(Task directions) Transcribe exactly, please, the line bearing "U2 pin WP: P1/3 -> GND" and all later lines through the end of the records, with the pictures left out.

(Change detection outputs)
-------
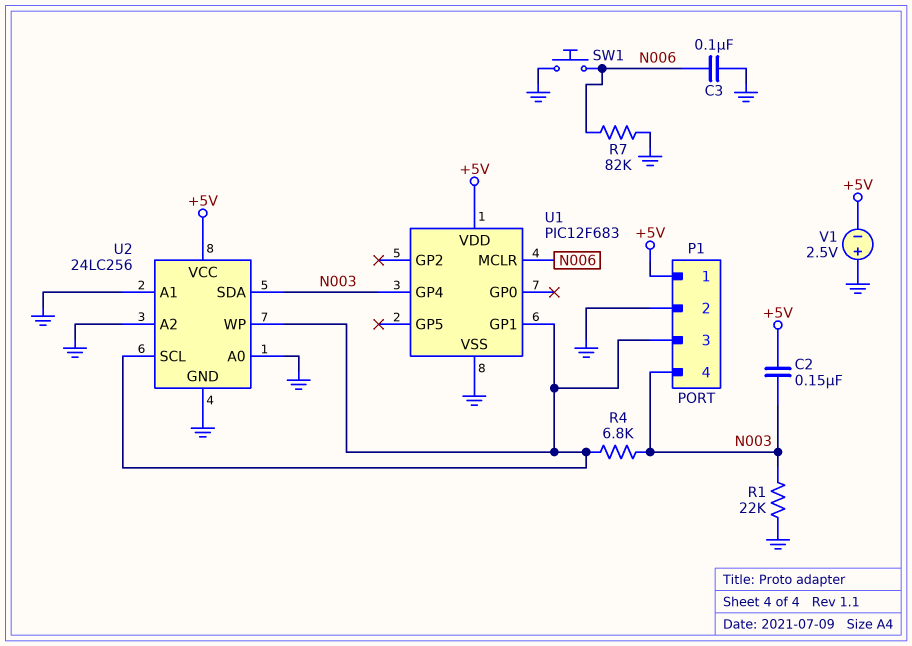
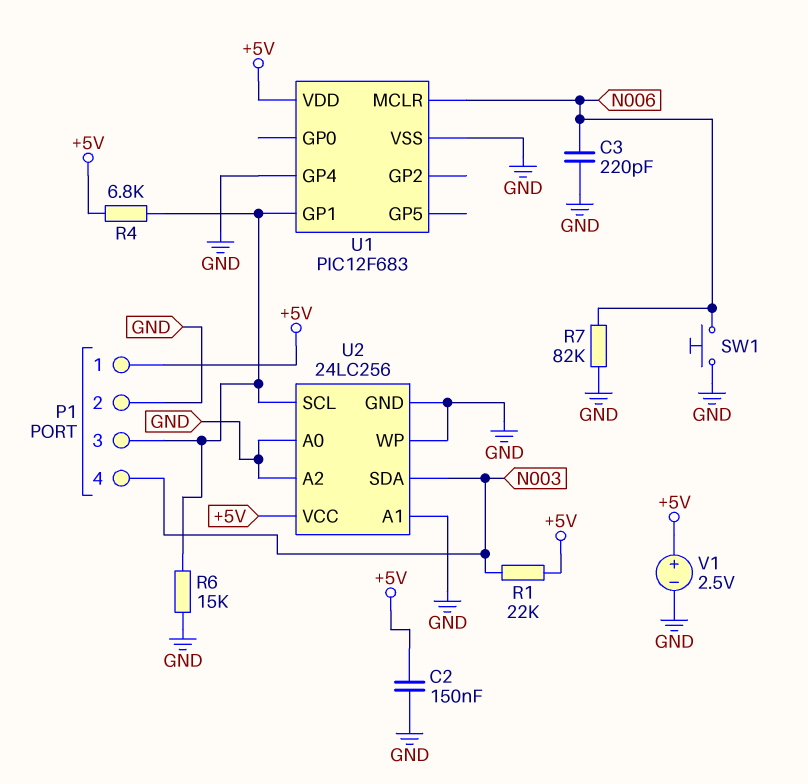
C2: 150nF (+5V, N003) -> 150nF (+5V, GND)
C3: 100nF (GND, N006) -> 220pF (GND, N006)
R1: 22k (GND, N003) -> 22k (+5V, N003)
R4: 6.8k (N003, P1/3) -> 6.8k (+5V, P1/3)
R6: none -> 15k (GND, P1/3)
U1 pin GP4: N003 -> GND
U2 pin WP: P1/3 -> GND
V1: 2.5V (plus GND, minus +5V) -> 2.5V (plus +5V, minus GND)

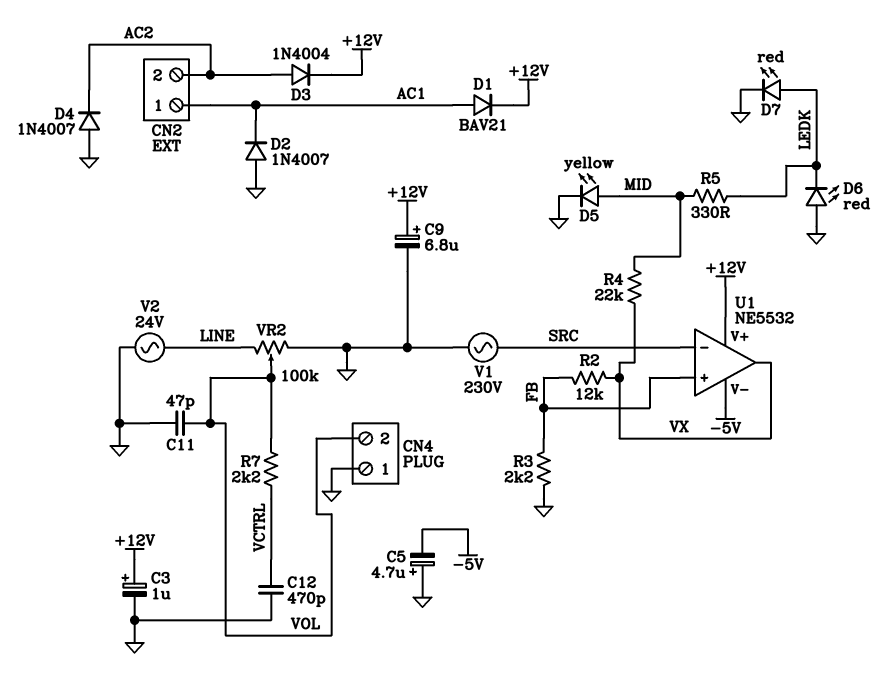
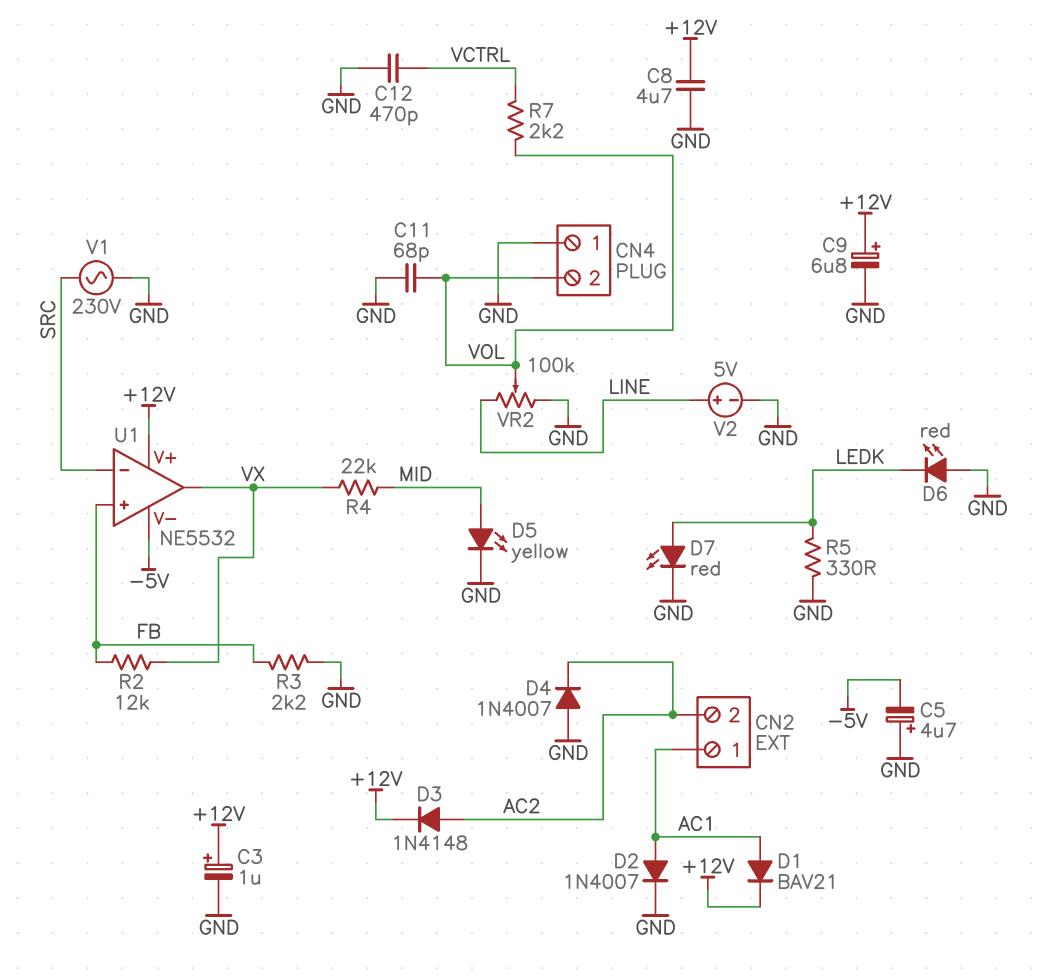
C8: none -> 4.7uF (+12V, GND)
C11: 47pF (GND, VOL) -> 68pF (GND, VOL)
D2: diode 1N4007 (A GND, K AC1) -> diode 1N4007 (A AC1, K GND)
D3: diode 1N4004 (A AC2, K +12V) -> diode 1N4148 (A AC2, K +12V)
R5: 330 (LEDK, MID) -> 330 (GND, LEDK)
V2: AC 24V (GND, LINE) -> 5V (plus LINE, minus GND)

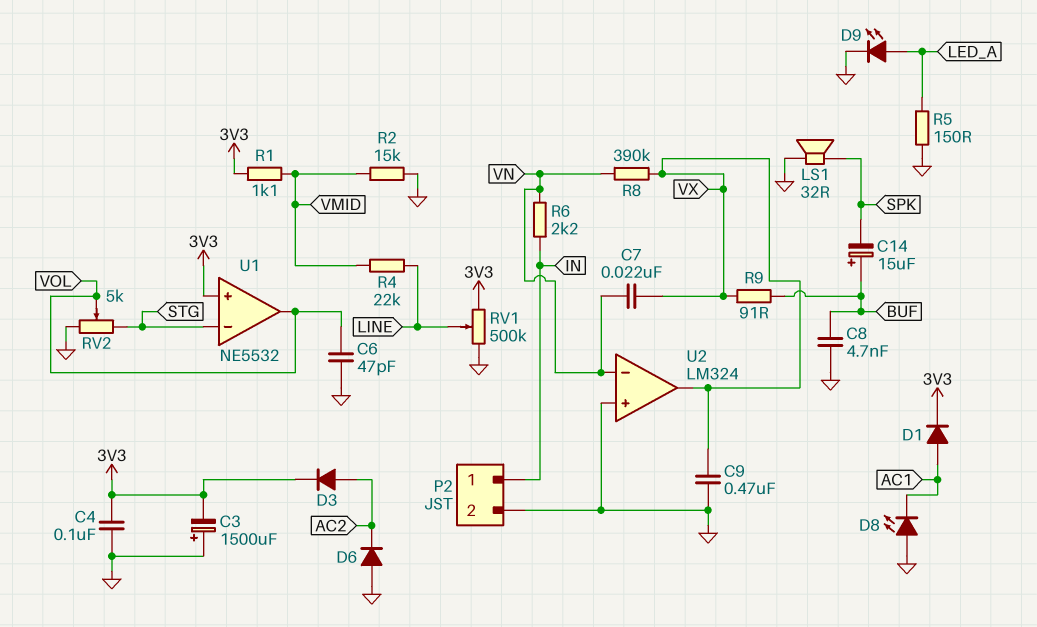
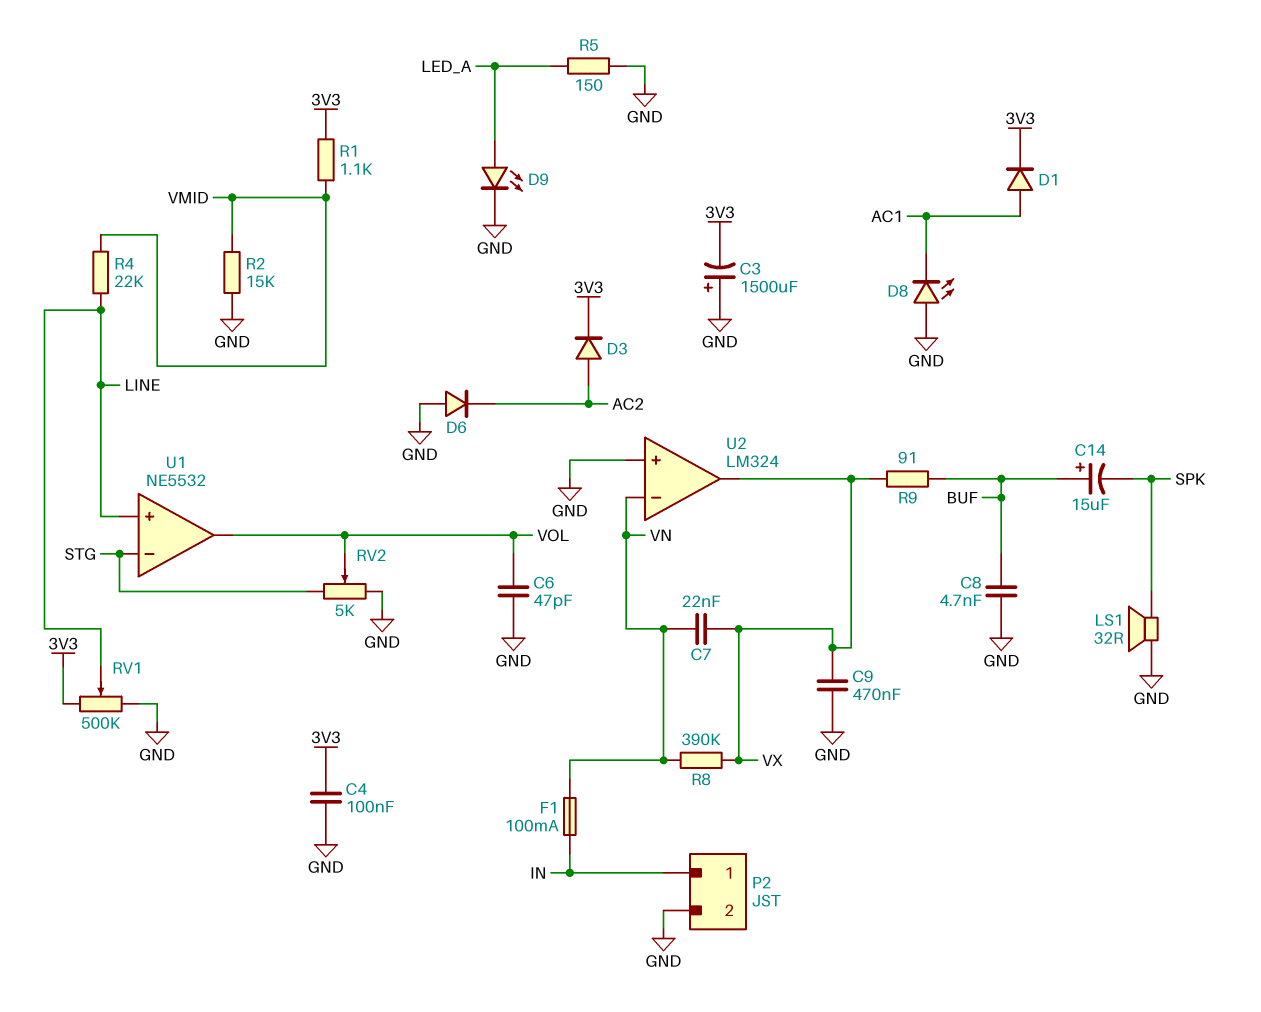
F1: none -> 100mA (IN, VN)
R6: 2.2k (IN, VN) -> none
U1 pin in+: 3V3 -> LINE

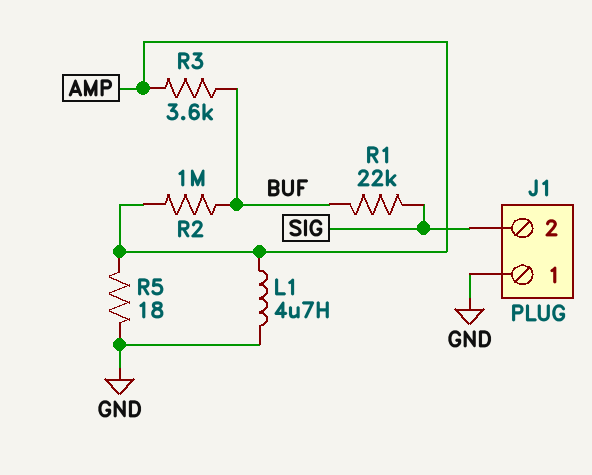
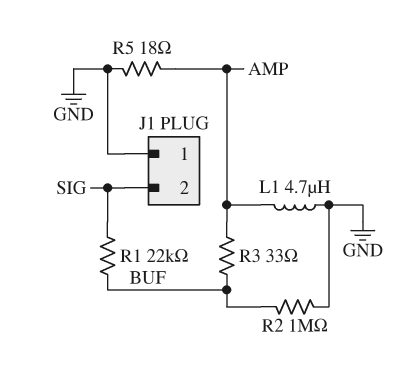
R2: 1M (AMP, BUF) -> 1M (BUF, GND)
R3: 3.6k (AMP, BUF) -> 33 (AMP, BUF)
-------
(Answer to the exercise)
U2 pin WP: P1/3 -> GND
V1: 2.5V (plus GND, minus +5V) -> 2.5V (plus +5V, minus GND)

C8: none -> 4.7uF (+12V, GND)
C11: 47pF (GND, VOL) -> 68pF (GND, VOL)
D2: diode 1N4007 (A GND, K AC1) -> diode 1N4007 (A AC1, K GND)
D3: diode 1N4004 (A AC2, K +12V) -> diode 1N4148 (A AC2, K +12V)
R5: 330 (LEDK, MID) -> 330 (GND, LEDK)
V2: AC 24V (GND, LINE) -> 5V (plus LINE, minus GND)

F1: none -> 100mA (IN, VN)
R6: 2.2k (IN, VN) -> none
U1 pin in+: 3V3 -> LINE

R2: 1M (AMP, BUF) -> 1M (BUF, GND)
R3: 3.6k (AMP, BUF) -> 33 (AMP, BUF)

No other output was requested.